In the records below, begin at the line that has "The cápsula [rosa]" and stop after the line that has "The bombilla [rosa]"; quote those lines verbatim and nothing more.

[[ Data for this exercise, beginning ]]

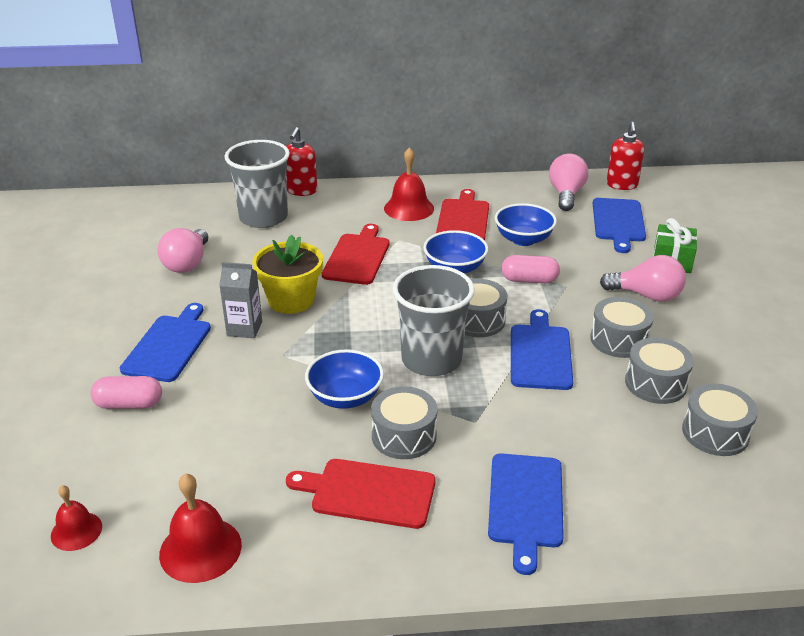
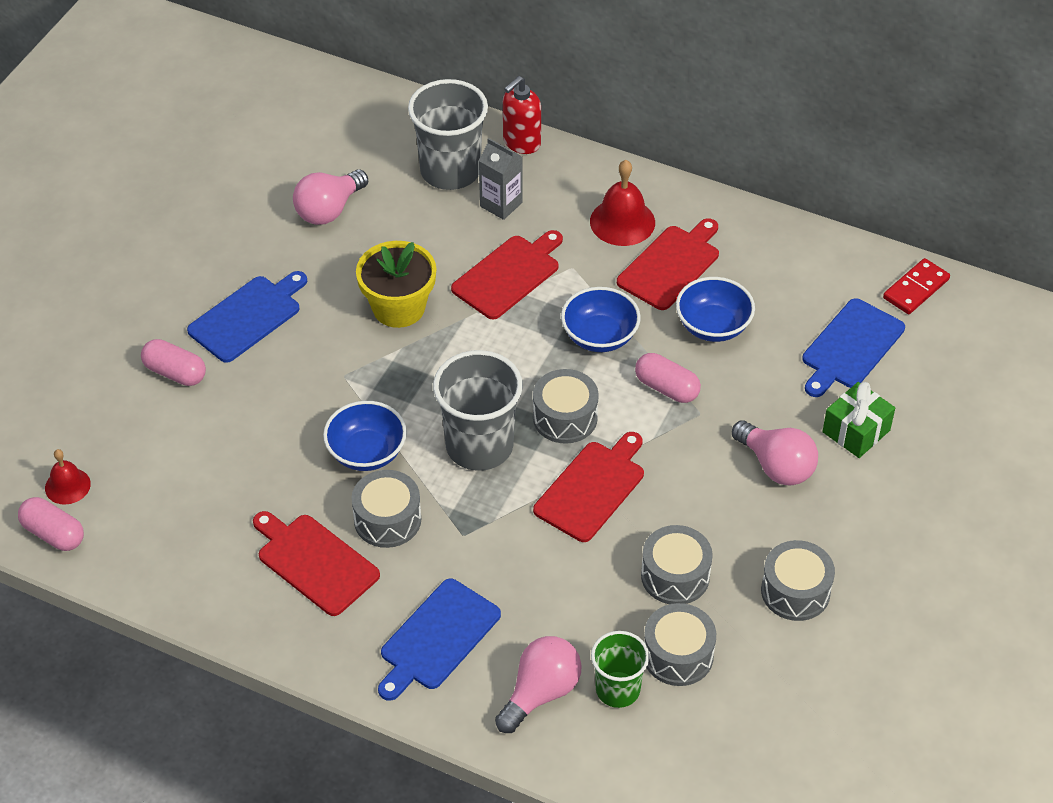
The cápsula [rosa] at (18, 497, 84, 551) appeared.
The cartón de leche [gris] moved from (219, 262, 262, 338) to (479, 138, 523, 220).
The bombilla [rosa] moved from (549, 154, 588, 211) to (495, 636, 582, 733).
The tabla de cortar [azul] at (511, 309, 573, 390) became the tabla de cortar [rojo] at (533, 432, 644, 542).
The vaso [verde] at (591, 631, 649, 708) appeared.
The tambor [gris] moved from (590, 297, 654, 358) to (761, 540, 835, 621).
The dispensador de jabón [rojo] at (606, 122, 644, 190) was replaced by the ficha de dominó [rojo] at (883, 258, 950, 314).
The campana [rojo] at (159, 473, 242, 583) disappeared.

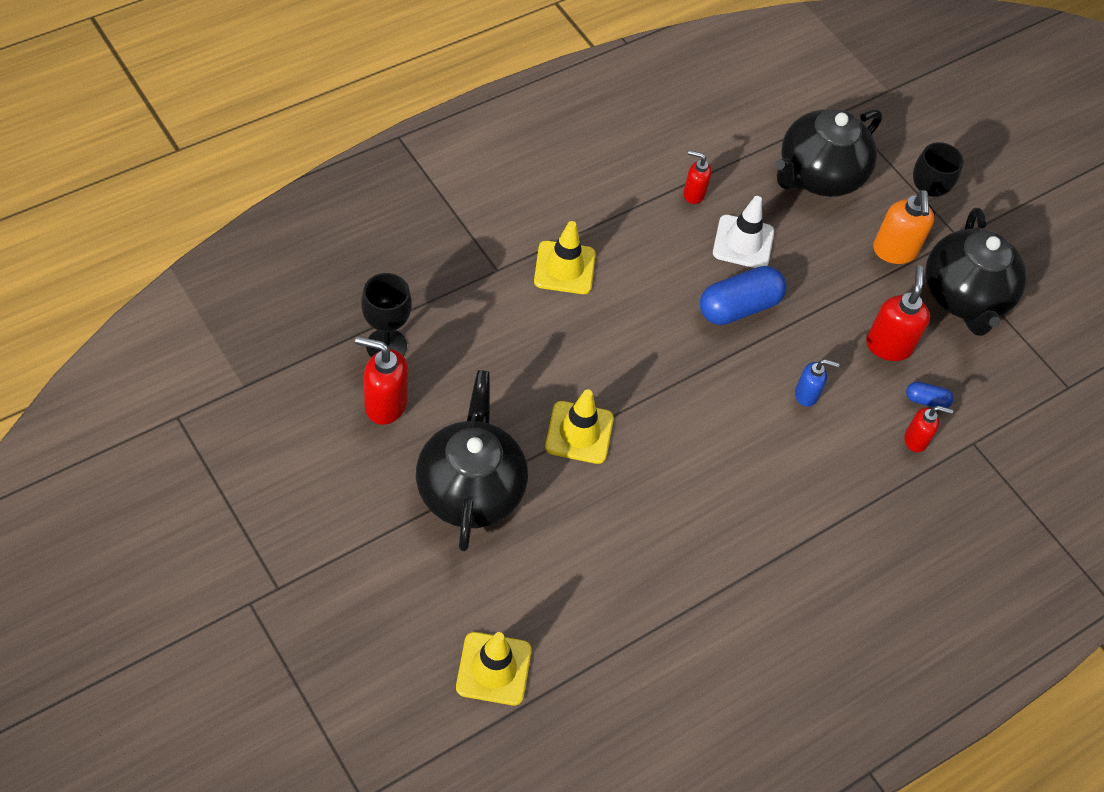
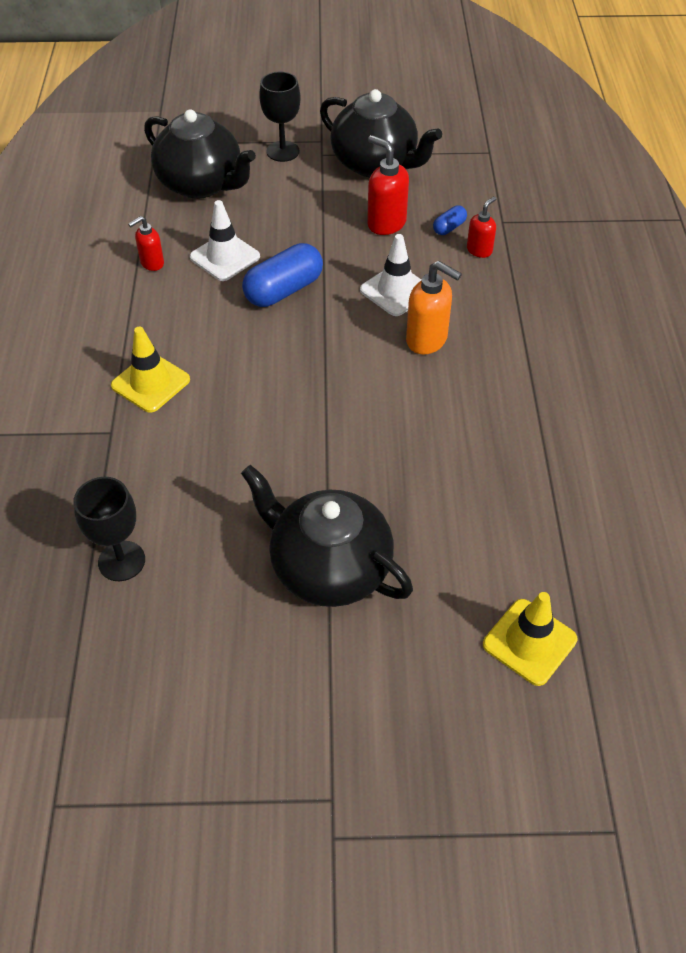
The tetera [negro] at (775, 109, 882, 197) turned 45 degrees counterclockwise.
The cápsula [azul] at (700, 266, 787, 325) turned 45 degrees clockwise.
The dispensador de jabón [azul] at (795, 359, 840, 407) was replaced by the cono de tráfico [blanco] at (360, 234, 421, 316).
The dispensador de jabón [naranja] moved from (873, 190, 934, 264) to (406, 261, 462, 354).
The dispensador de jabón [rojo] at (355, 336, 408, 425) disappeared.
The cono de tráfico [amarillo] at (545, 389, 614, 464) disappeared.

[[ Data for this exercise, end ]]
[[ Data for this exercise, beginning ]]

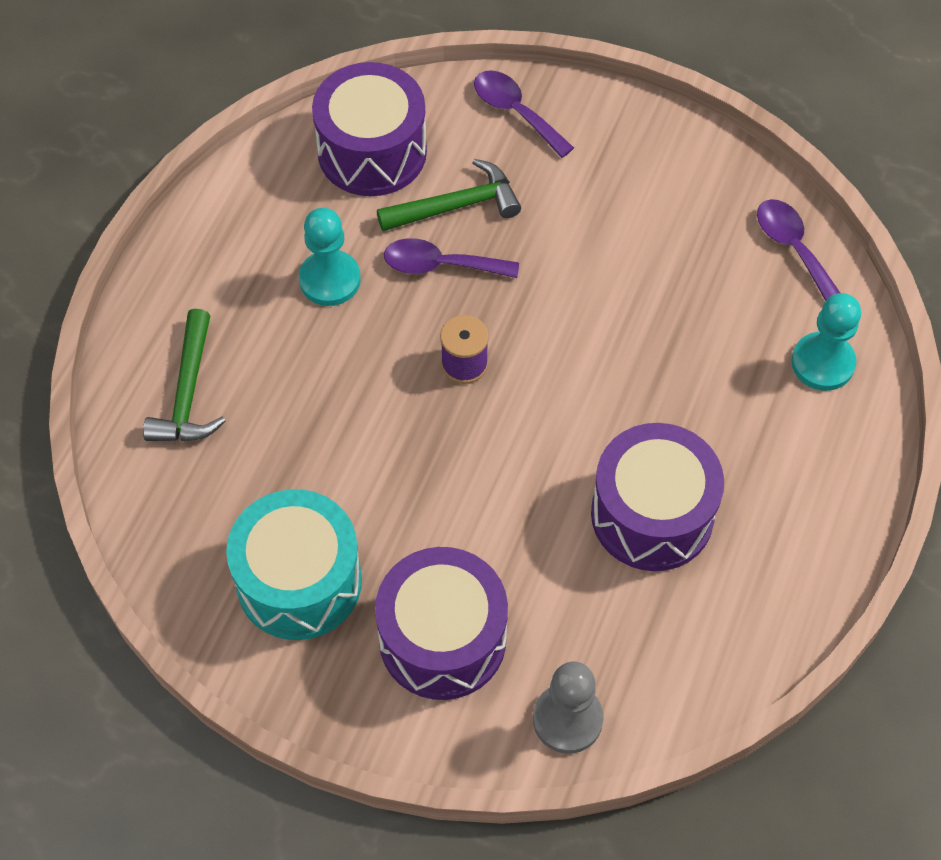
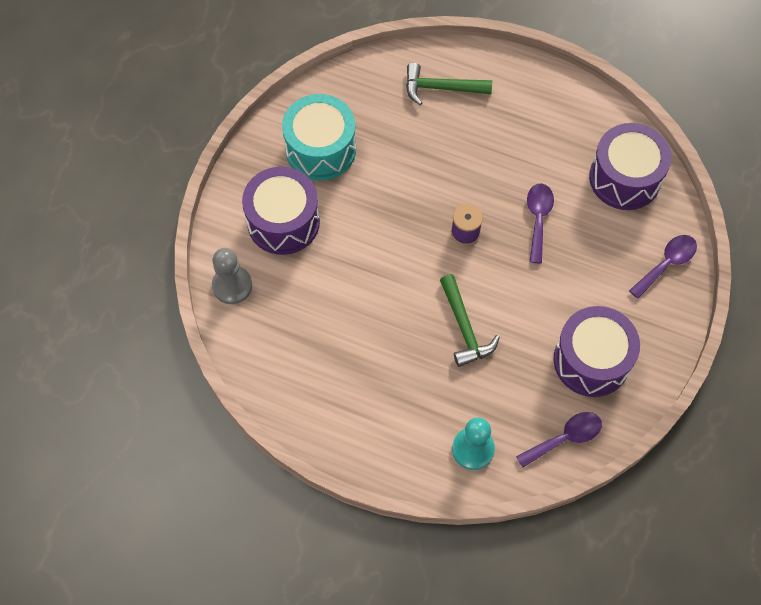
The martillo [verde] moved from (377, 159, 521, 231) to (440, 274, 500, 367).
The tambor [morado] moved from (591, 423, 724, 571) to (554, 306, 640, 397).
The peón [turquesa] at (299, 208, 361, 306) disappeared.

[[ Data for this exercise, end ]]

- Your response -
The cápsula [rosa] at (18, 497, 84, 551) appeared.
The cartón de leche [gris] moved from (219, 262, 262, 338) to (479, 138, 523, 220).
The bombilla [rosa] moved from (549, 154, 588, 211) to (495, 636, 582, 733).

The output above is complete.